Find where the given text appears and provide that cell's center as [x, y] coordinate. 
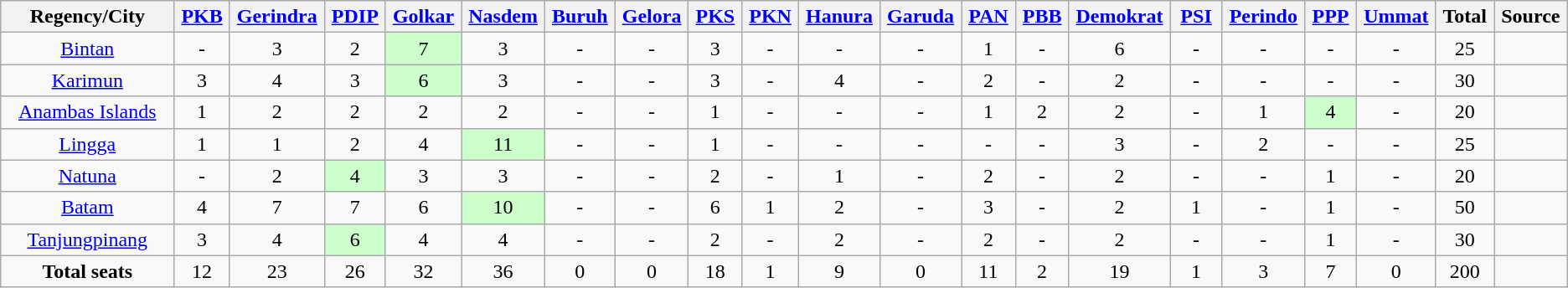
PAN [988, 17]
12 [202, 271]
Golkar [423, 17]
Hanura [839, 17]
PKB [202, 17]
Garuda [921, 17]
Source [1531, 17]
26 [355, 271]
PDIP [355, 17]
Karimun [87, 80]
Bintan [87, 49]
Perindo [1263, 17]
Demokrat [1119, 17]
Gelora [652, 17]
Anambas Islands [87, 112]
Tanjungpinang [87, 240]
Total seats [87, 271]
PPP [1330, 17]
36 [503, 271]
PBB [1042, 17]
Batam [87, 208]
Lingga [87, 144]
200 [1465, 271]
Regency/City [87, 17]
Natuna [87, 176]
Nasdem [503, 17]
10 [503, 208]
PSI [1196, 17]
19 [1119, 271]
23 [276, 271]
Ummat [1396, 17]
9 [839, 271]
18 [715, 271]
Buruh [580, 17]
PKN [771, 17]
Total [1465, 17]
Gerindra [276, 17]
32 [423, 271]
50 [1465, 208]
PKS [715, 17]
◇ ◇ ◇ ◇ ◇ ◇ ◇
> [Set exercise]
Give all of these lines again with "Total seats" swapped for "Seats in total" and everything else unchanged. Leave the pictures out of your answer.

> [Result below]
Find where the given text appears and provide that cell's center as [x, y] coordinate. 
PAN [988, 17]
12 [202, 271]
Golkar [423, 17]
Hanura [839, 17]
PKB [202, 17]
Garuda [921, 17]
Source [1531, 17]
26 [355, 271]
PDIP [355, 17]
Karimun [87, 80]
Bintan [87, 49]
Perindo [1263, 17]
Demokrat [1119, 17]
Gelora [652, 17]
Anambas Islands [87, 112]
Tanjungpinang [87, 240]
Seats in total [87, 271]
PPP [1330, 17]
36 [503, 271]
PBB [1042, 17]
Batam [87, 208]
Lingga [87, 144]
200 [1465, 271]
Regency/City [87, 17]
Natuna [87, 176]
Nasdem [503, 17]
10 [503, 208]
PSI [1196, 17]
19 [1119, 271]
23 [276, 271]
Ummat [1396, 17]
9 [839, 271]
18 [715, 271]
Buruh [580, 17]
PKN [771, 17]
Total [1465, 17]
Gerindra [276, 17]
32 [423, 271]
50 [1465, 208]
PKS [715, 17]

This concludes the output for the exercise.